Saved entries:
_____

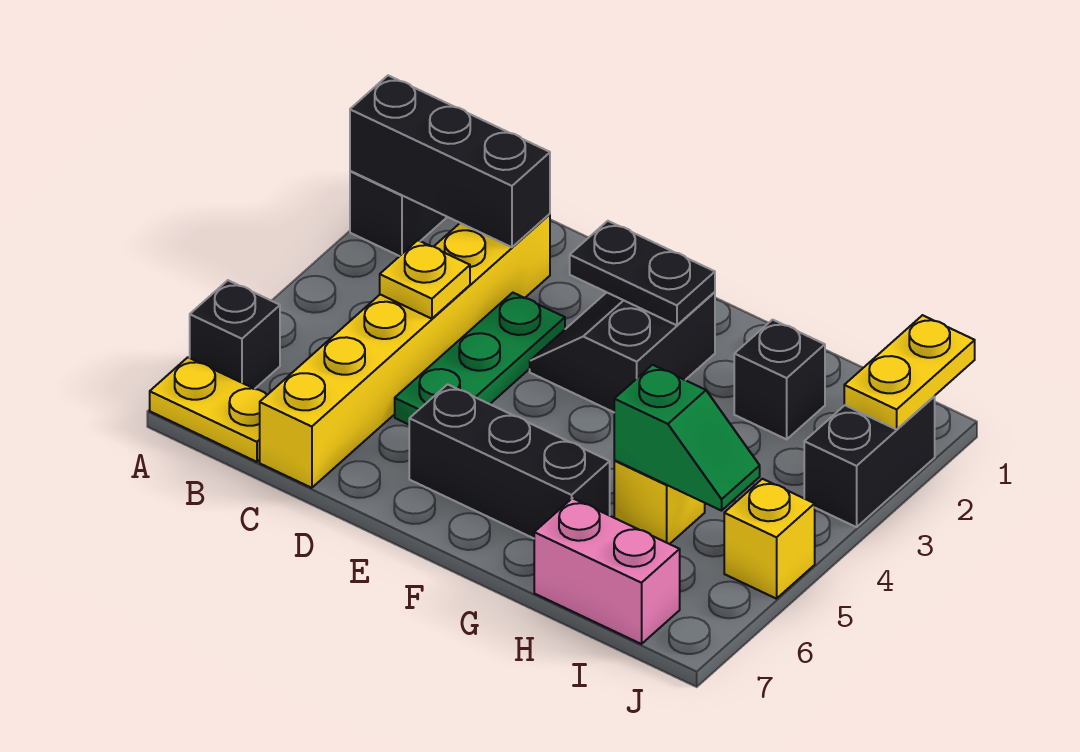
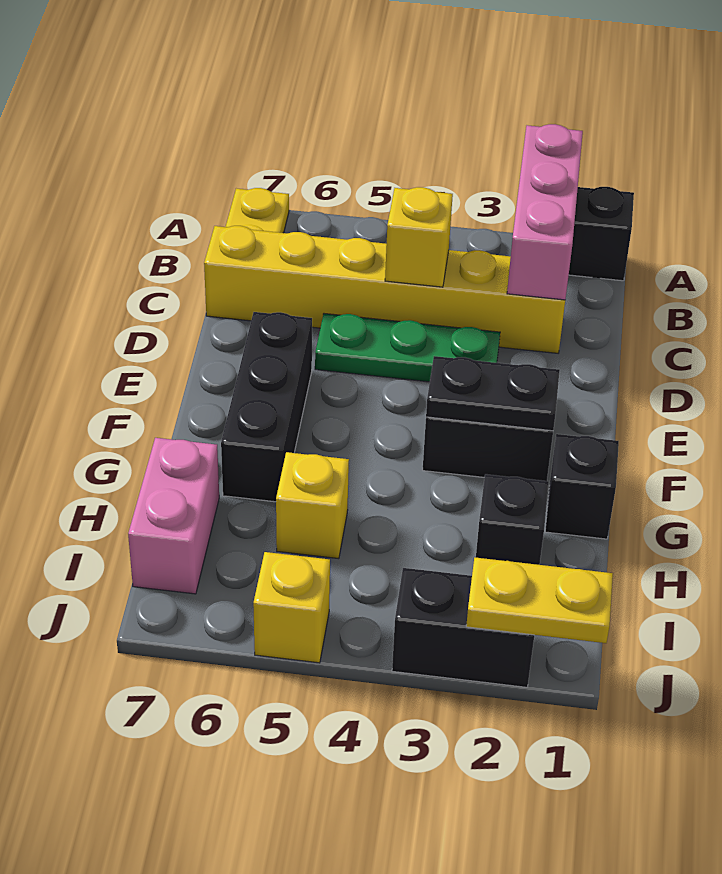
black brick A2:C2 level 2 -> pink brick A2:C2 level 2
black brick A6 level 1 -> black brick G1 level 1
yellow plate C4 level 2 -> yellow brick C4 level 2
black plate E2:F2 level 2 -> black plate F2:F3 level 2
green slope H5:I5 level 2 top H -> none

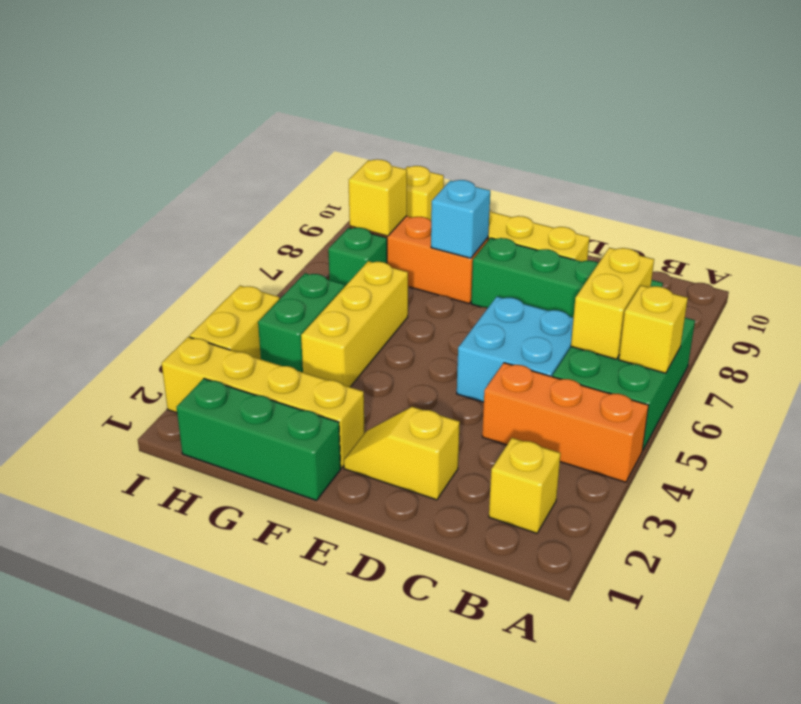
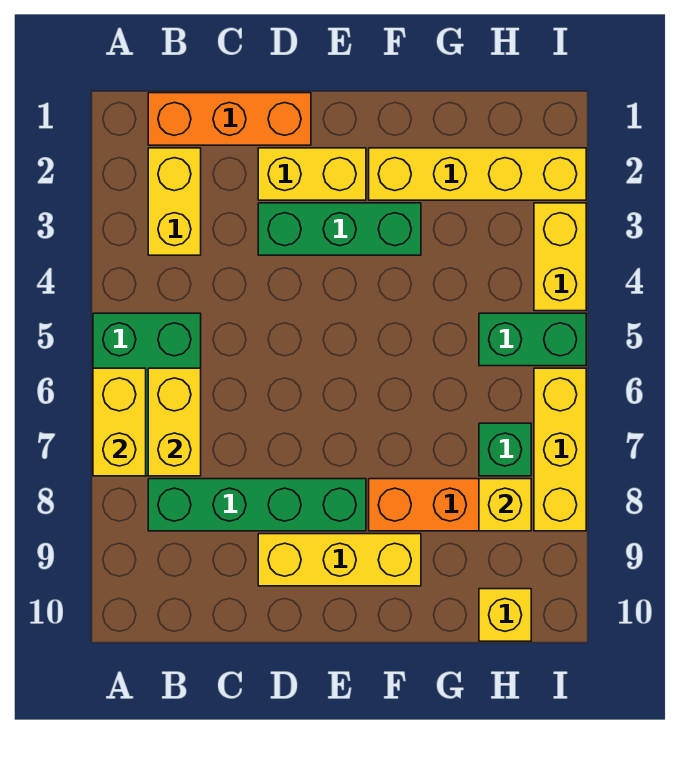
orange brick A4:C4 level 1 -> orange brick B1:D1 level 1
yellow brick A6 level 2 -> yellow brick A6:A7 level 2
yellow brick B2 level 1 -> yellow brick B2:B3 level 1
cyan brick C5:D6 level 1 -> none
yellow slope D2:E2 level 1 top D -> yellow brick D2:E2 level 1
green brick F1:H1 level 1 -> green brick D3:F3 level 1
cyan brick F8 level 2 -> none
yellow brick G4:G6 level 1 -> yellow brick I6:I8 level 1
green brick H4:H5 level 1 -> green brick H5:I5 level 1

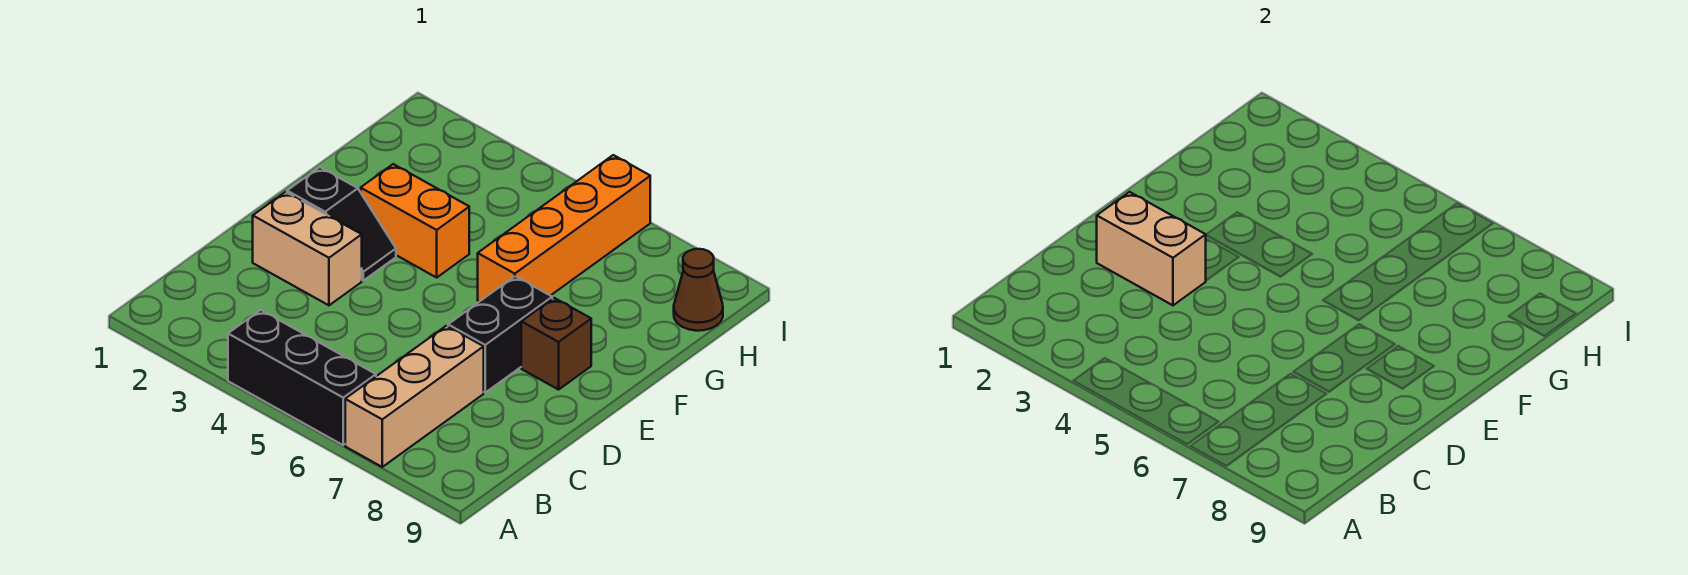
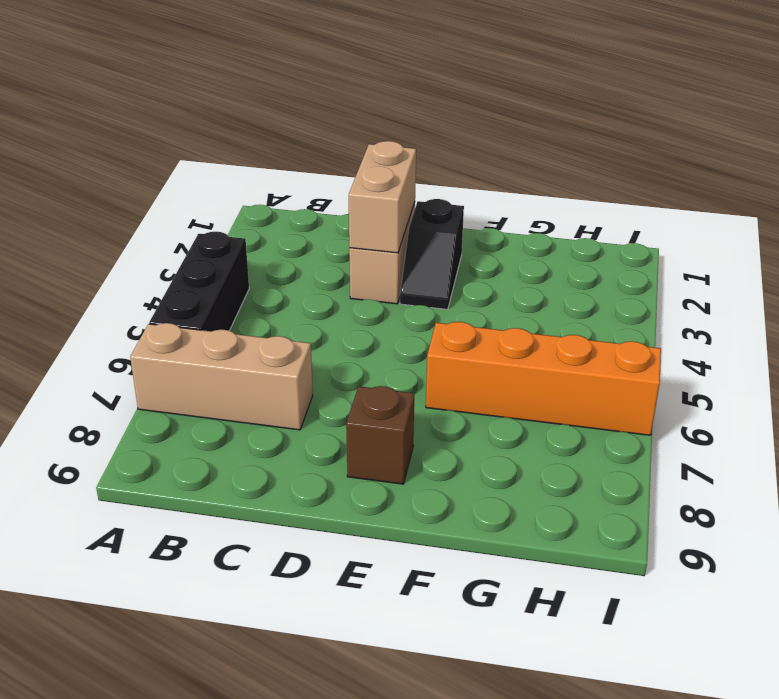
black brick D7:E7 level 1 -> none
orange brick F3:F4 level 1 -> none
brown cone H9 level 1 -> none

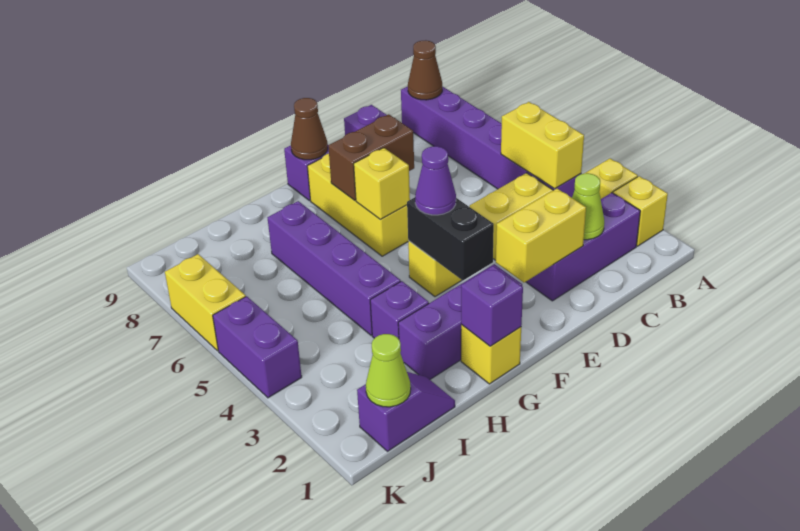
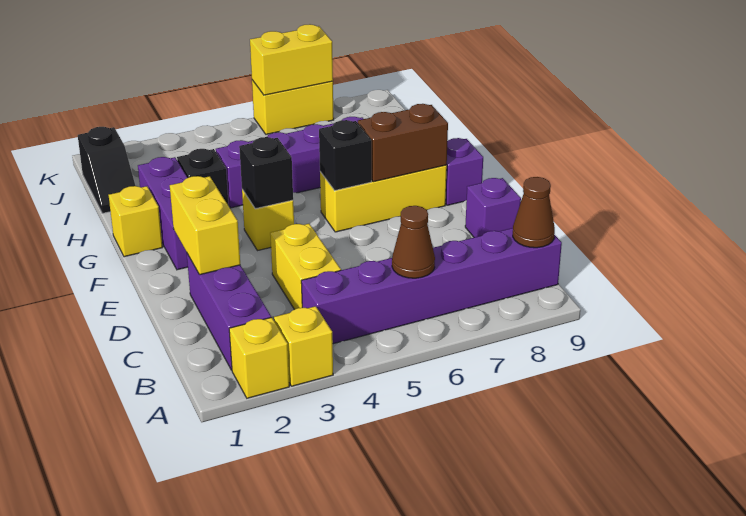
yellow brick B4:B5 level 2 -> yellow brick K6:K7 level 2
lime cone C2 level 2 -> none
brown brick E7:F7 level 2 -> brown brick F7:F8 level 2
black brick F3:F4 level 2 -> black brick F4 level 2
purple cone F4 level 3 -> none
yellow brick F6 level 2 -> black brick F6 level 2
brown cone F9 level 2 -> brown cone B6 level 2
purple brick G1 level 2 -> none
purple brick H3 level 1 -> black brick H3 level 1
purple slope I1:J1 level 1 top J -> black slope I1:J1 level 1 top J
lime cone J1 level 2 -> none
purple brick K4:K5 level 1 -> none

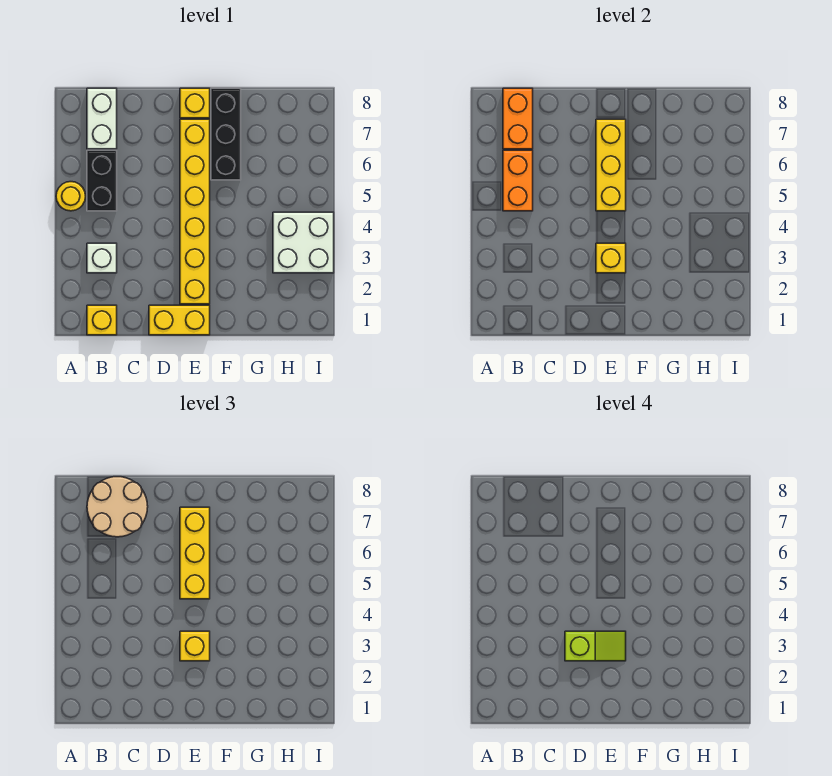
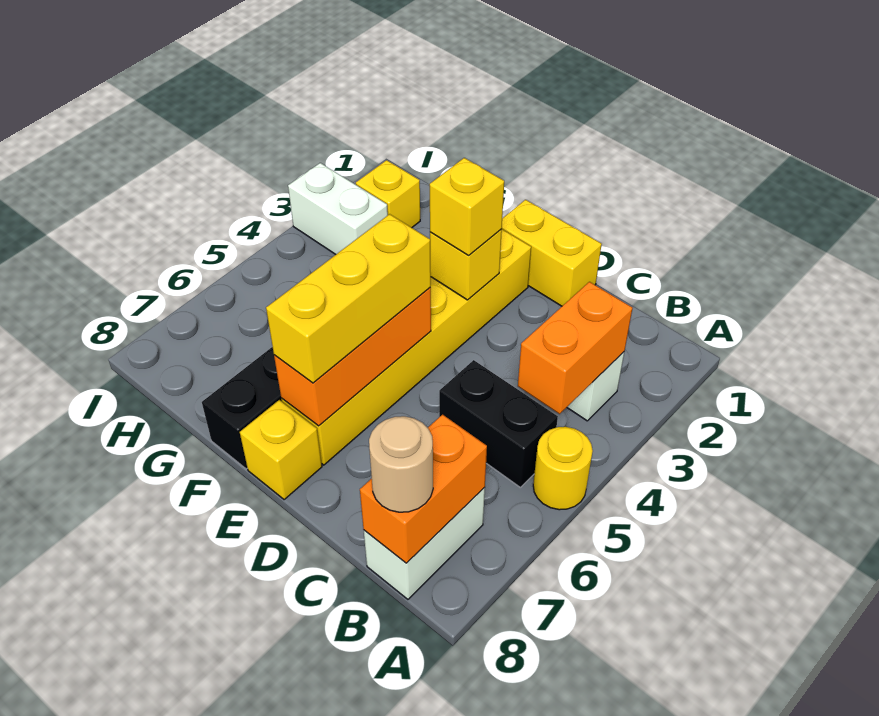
yellow brick B1 level 1 -> yellow brick H2 level 1
black brick B5:B6 level 1 -> black brick B5:C5 level 1
orange brick B5:B6 level 2 -> orange brick B3:B4 level 2
tan round brick B7:C8 level 3 -> tan round brick B8 level 3
lime slope D3:E3 level 4 top D -> none
yellow brick E5:E7 level 2 -> orange brick E5:E7 level 2
white brick H3:I4 level 1 -> white brick H3:I3 level 1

_____

EXERCISE REQUIREMENTS: Reproduce exactly, and only, the lines from the one holding "yellow plate C4" through the final line of the entries. Do not include the pictures.

RESULT OF THIS EXERCISE:
yellow plate C4 level 2 -> yellow brick C4 level 2
black plate E2:F2 level 2 -> black plate F2:F3 level 2
green slope H5:I5 level 2 top H -> none

orange brick A4:C4 level 1 -> orange brick B1:D1 level 1
yellow brick A6 level 2 -> yellow brick A6:A7 level 2
yellow brick B2 level 1 -> yellow brick B2:B3 level 1
cyan brick C5:D6 level 1 -> none
yellow slope D2:E2 level 1 top D -> yellow brick D2:E2 level 1
green brick F1:H1 level 1 -> green brick D3:F3 level 1
cyan brick F8 level 2 -> none
yellow brick G4:G6 level 1 -> yellow brick I6:I8 level 1
green brick H4:H5 level 1 -> green brick H5:I5 level 1

black brick D7:E7 level 1 -> none
orange brick F3:F4 level 1 -> none
brown cone H9 level 1 -> none

yellow brick B4:B5 level 2 -> yellow brick K6:K7 level 2
lime cone C2 level 2 -> none
brown brick E7:F7 level 2 -> brown brick F7:F8 level 2
black brick F3:F4 level 2 -> black brick F4 level 2
purple cone F4 level 3 -> none
yellow brick F6 level 2 -> black brick F6 level 2
brown cone F9 level 2 -> brown cone B6 level 2
purple brick G1 level 2 -> none
purple brick H3 level 1 -> black brick H3 level 1
purple slope I1:J1 level 1 top J -> black slope I1:J1 level 1 top J
lime cone J1 level 2 -> none
purple brick K4:K5 level 1 -> none

yellow brick B1 level 1 -> yellow brick H2 level 1
black brick B5:B6 level 1 -> black brick B5:C5 level 1
orange brick B5:B6 level 2 -> orange brick B3:B4 level 2
tan round brick B7:C8 level 3 -> tan round brick B8 level 3
lime slope D3:E3 level 4 top D -> none
yellow brick E5:E7 level 2 -> orange brick E5:E7 level 2
white brick H3:I4 level 1 -> white brick H3:I3 level 1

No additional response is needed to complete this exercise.